Scene difference descriptions:
--*--
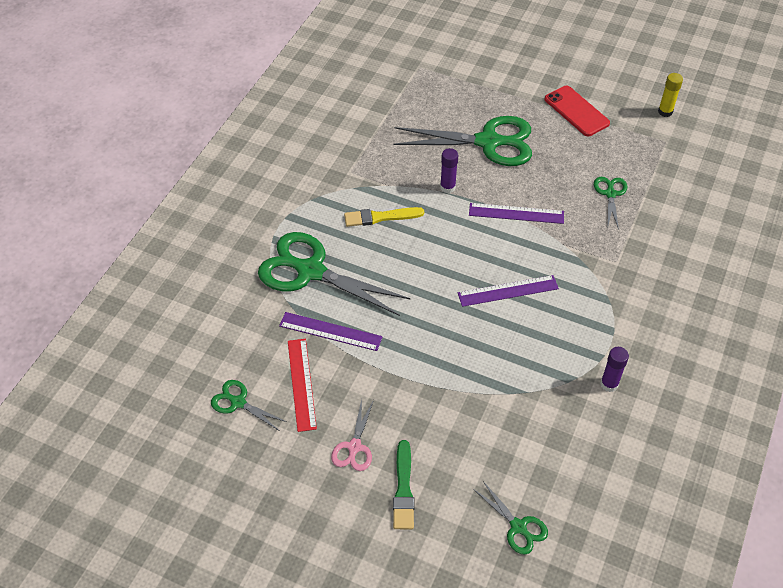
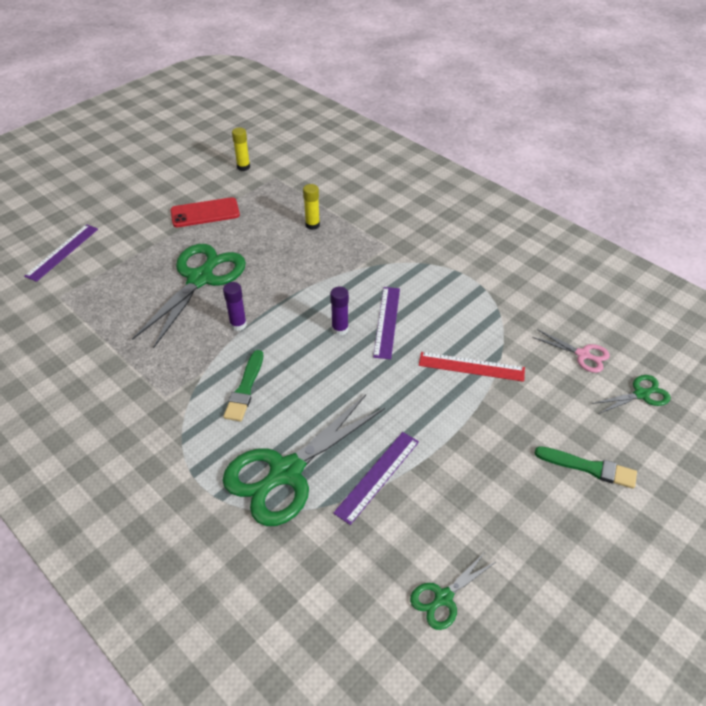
camera: 70 degrees left, 5 degrees down
(302, 384) = (438, 523): red ruler -> red ruler (471, 366)
(354, 447) = (531, 496): pink scissors -> pink scissors (582, 355)
(380, 217) = (245, 388): yellow brush -> green brush
(516, 213) = (300, 288): purple ruler -> purple ruler (62, 252)
(609, 384) = (510, 291): purple glue stick -> purple glue stick (340, 329)
(610, 194) = (312, 225): green scissors -> yellow glue stick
--*--
Activity: Excluding images, return all of the records above word for word.

Solution to the problem:
camera: 70 degrees left, 5 degrees down
(302, 384) = (438, 523): red ruler -> red ruler (471, 366)
(354, 447) = (531, 496): pink scissors -> pink scissors (582, 355)
(380, 217) = (245, 388): yellow brush -> green brush
(516, 213) = (300, 288): purple ruler -> purple ruler (62, 252)
(609, 384) = (510, 291): purple glue stick -> purple glue stick (340, 329)
(610, 194) = (312, 225): green scissors -> yellow glue stick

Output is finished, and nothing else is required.